> Work order:
Look below for the line holding "C2: 1.5uF (plus" and the line holding "P1 pin 3: GND -> VA". Transcribe exactly those lines and all lines between them, nothing more.

> Material for this task:
☆ ☆ ☆ ☆ ☆ ☆ ☆

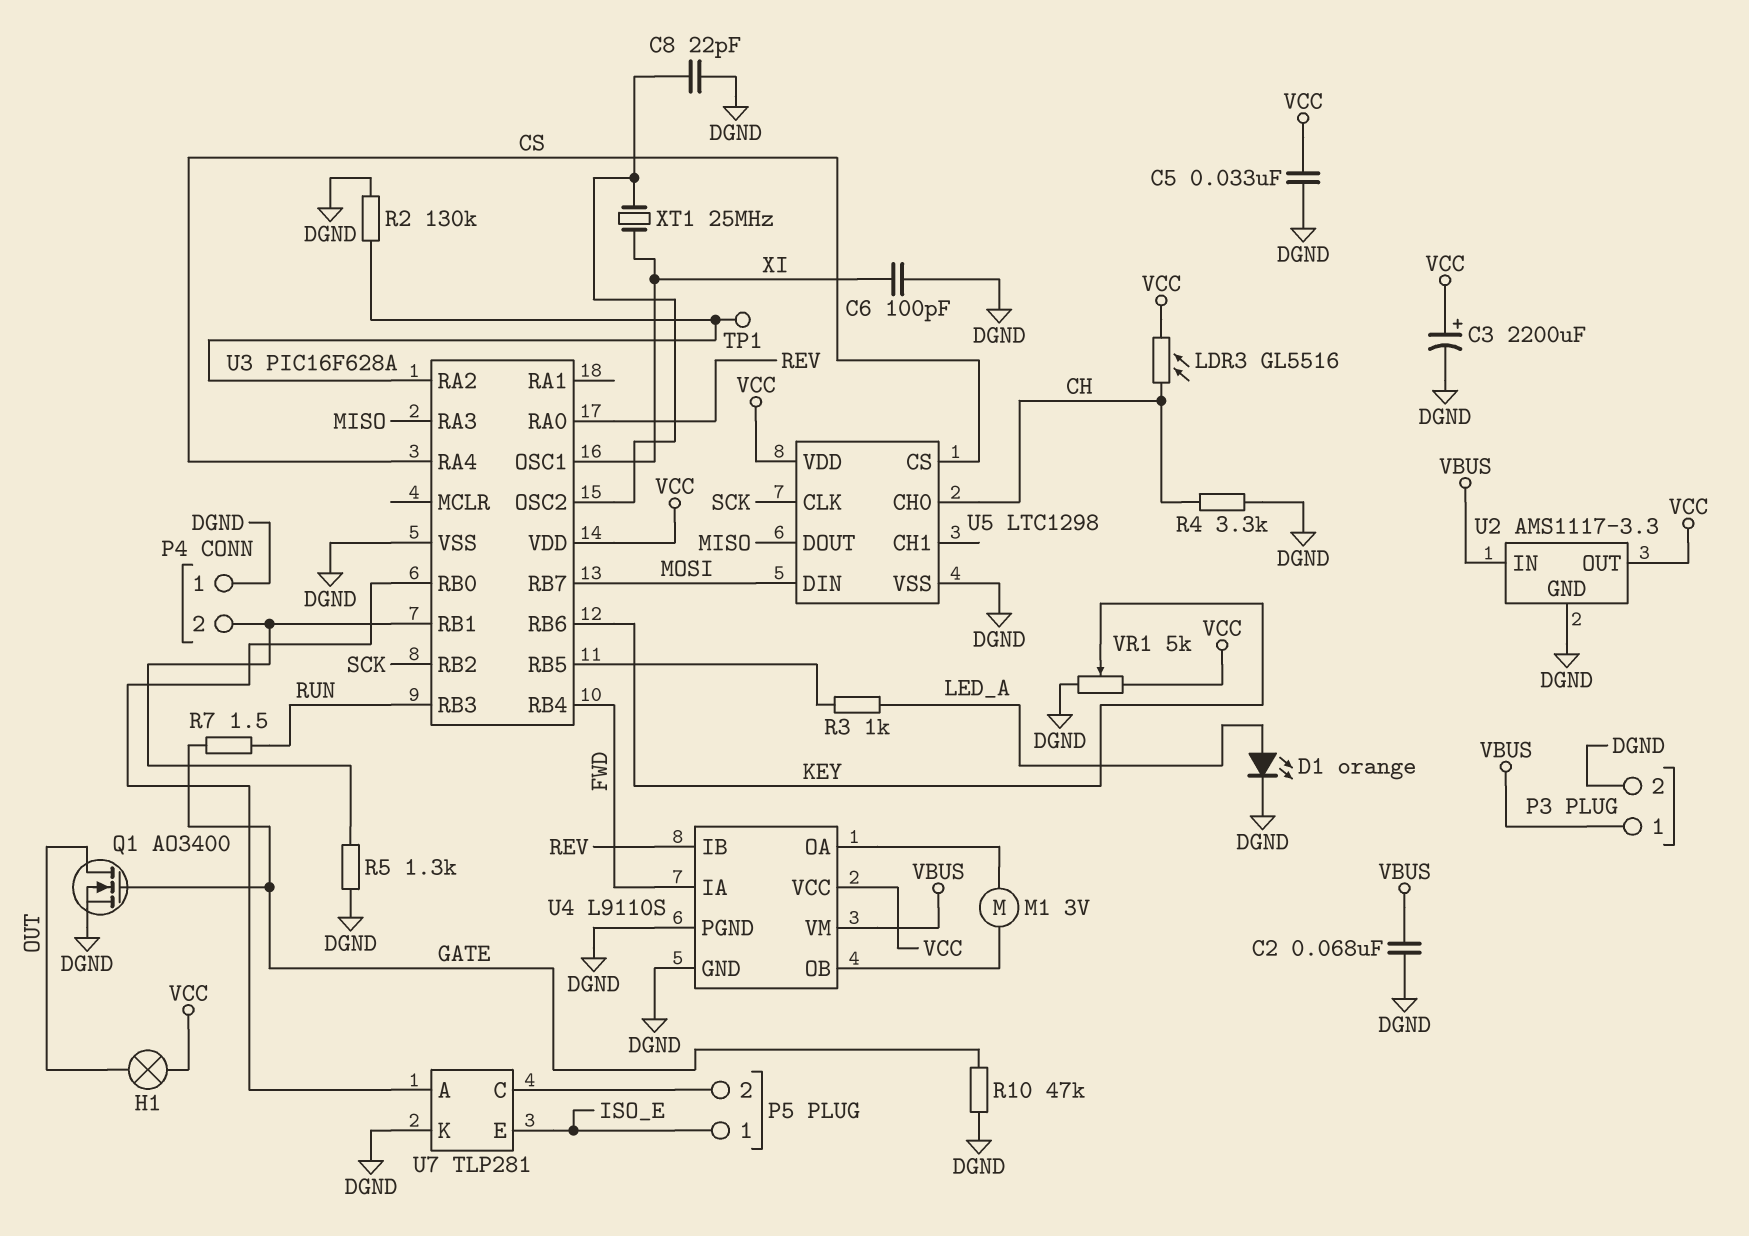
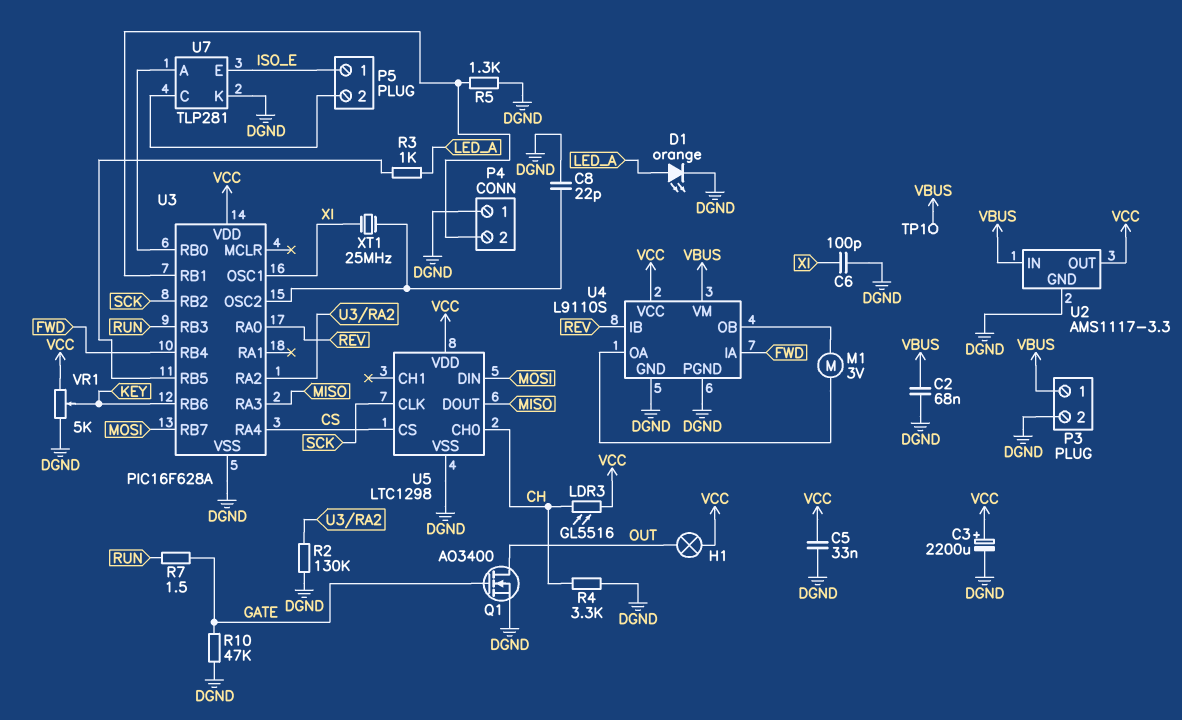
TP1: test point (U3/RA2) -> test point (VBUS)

☆ ☆ ☆ ☆ ☆ ☆ ☆

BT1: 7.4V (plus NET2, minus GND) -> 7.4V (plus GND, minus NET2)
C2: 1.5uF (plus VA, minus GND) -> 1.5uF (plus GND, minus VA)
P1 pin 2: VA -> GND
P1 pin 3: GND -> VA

☆ ☆ ☆ ☆ ☆ ☆ ☆

> Solution for this problem:
C2: 1.5uF (plus VA, minus GND) -> 1.5uF (plus GND, minus VA)
P1 pin 2: VA -> GND
P1 pin 3: GND -> VA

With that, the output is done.